··· INPUT RECORDS ···
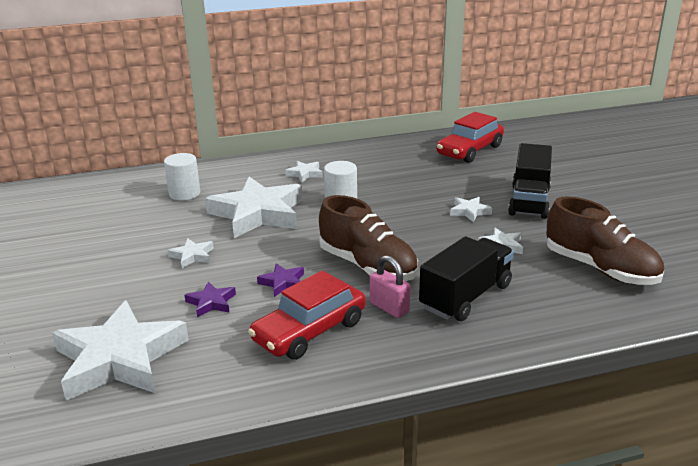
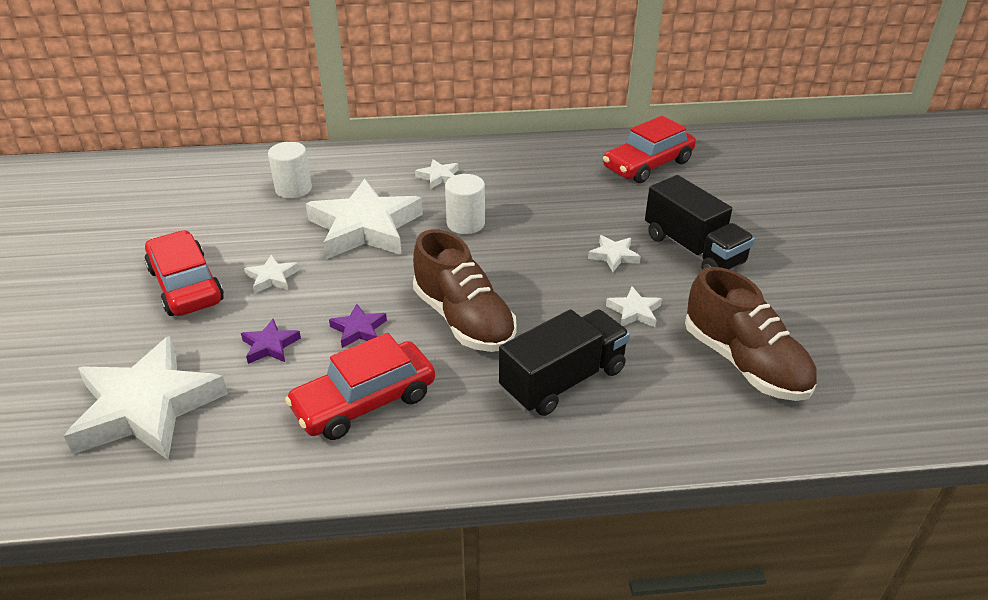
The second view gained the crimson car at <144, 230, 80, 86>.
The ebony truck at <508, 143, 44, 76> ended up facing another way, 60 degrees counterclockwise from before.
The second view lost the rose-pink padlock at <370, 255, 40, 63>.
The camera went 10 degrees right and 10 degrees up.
···
··· INPUT RECORDS ···
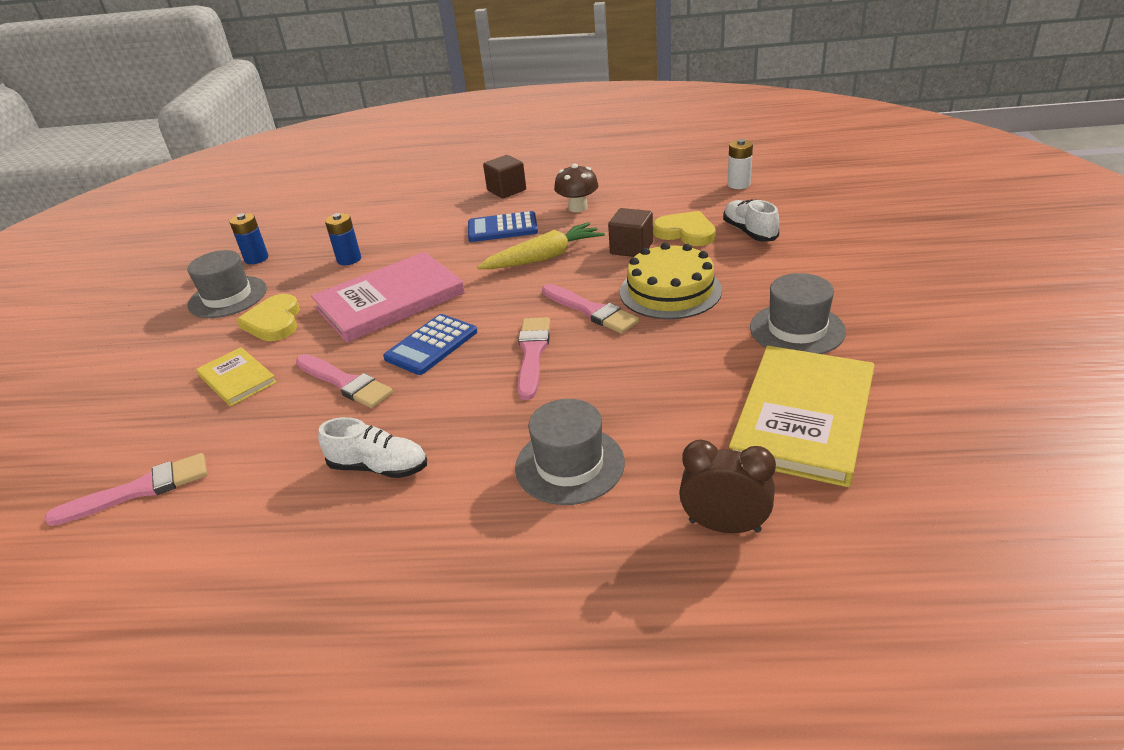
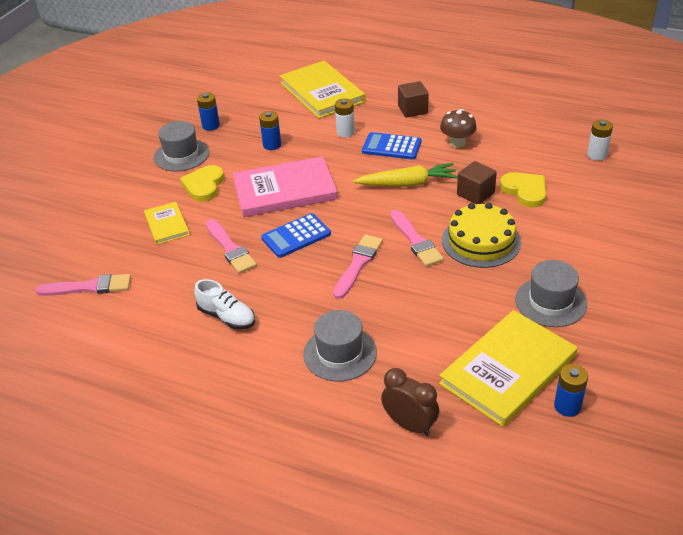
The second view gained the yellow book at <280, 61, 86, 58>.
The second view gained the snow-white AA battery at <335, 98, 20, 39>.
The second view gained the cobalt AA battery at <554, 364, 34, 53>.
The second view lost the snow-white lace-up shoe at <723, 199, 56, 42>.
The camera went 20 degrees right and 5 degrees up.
···
··· INPUT RECORDS ···
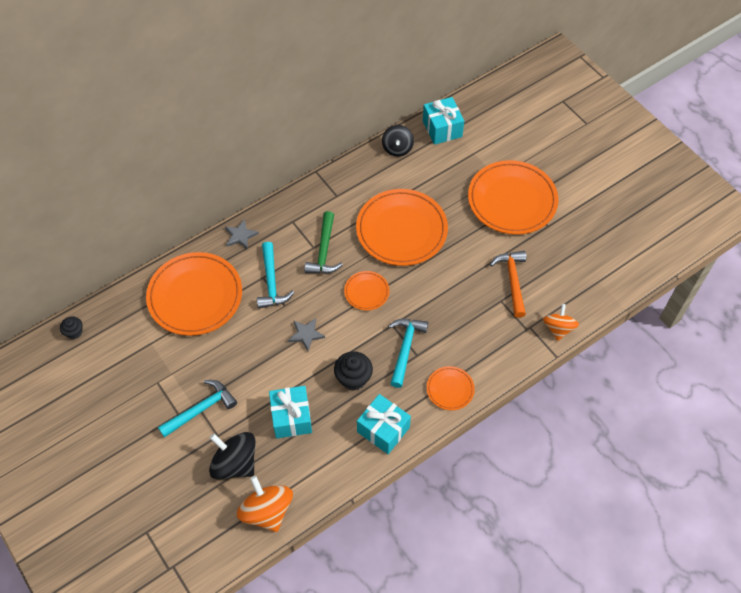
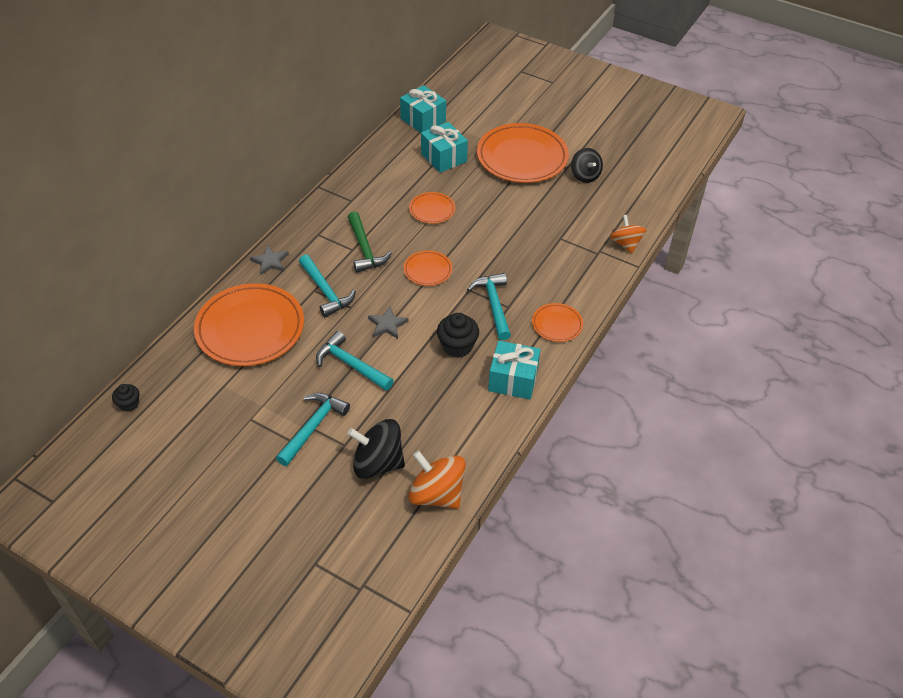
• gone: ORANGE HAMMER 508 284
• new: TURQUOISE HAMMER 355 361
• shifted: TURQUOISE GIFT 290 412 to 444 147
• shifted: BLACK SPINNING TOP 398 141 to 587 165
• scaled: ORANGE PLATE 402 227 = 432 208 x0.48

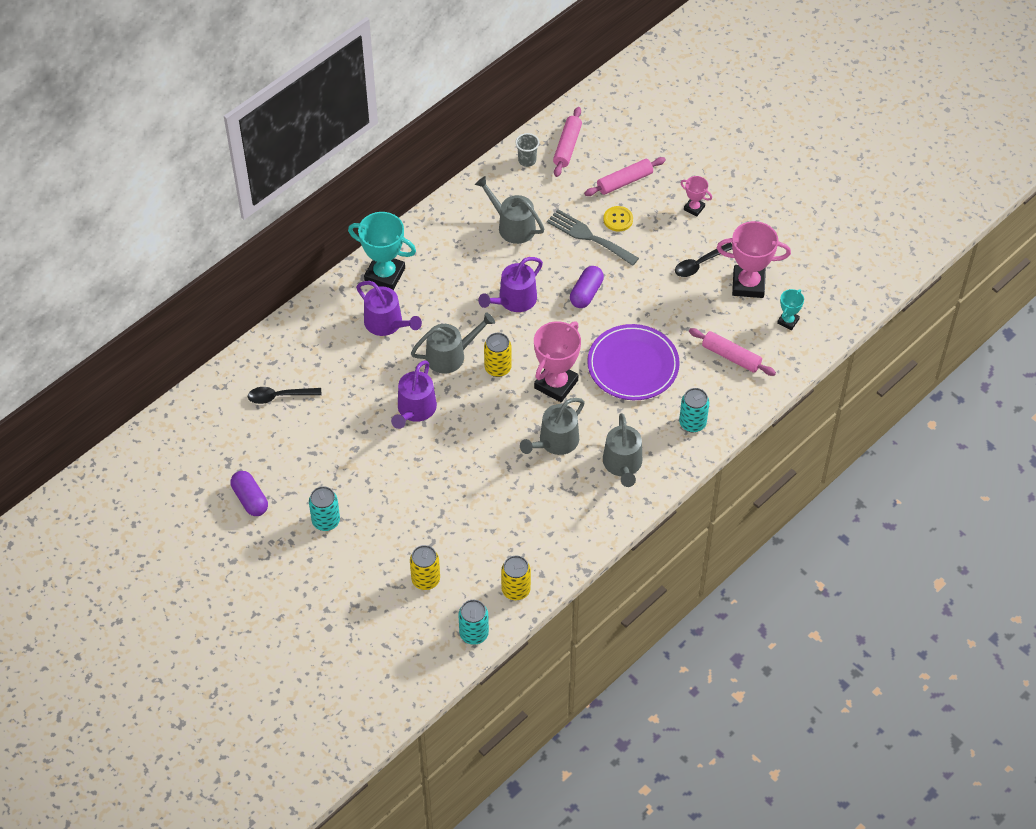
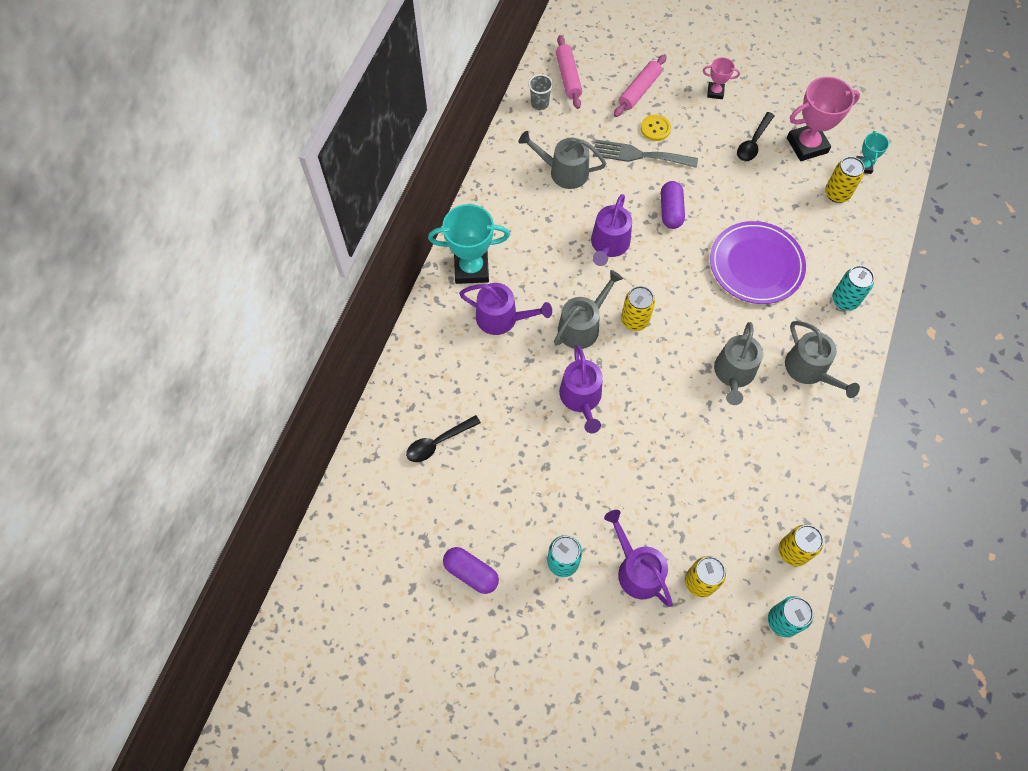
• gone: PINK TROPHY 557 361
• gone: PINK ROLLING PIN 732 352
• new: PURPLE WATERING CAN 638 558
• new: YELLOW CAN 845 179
···
▶ **YOUR OBJECTIVE**
Look over the listing. Pull out every line with the string "TURQUOISE" in it.

▶ **RESULT OF THE EXERCISE**
• new: TURQUOISE HAMMER 355 361
• shifted: TURQUOISE GIFT 290 412 to 444 147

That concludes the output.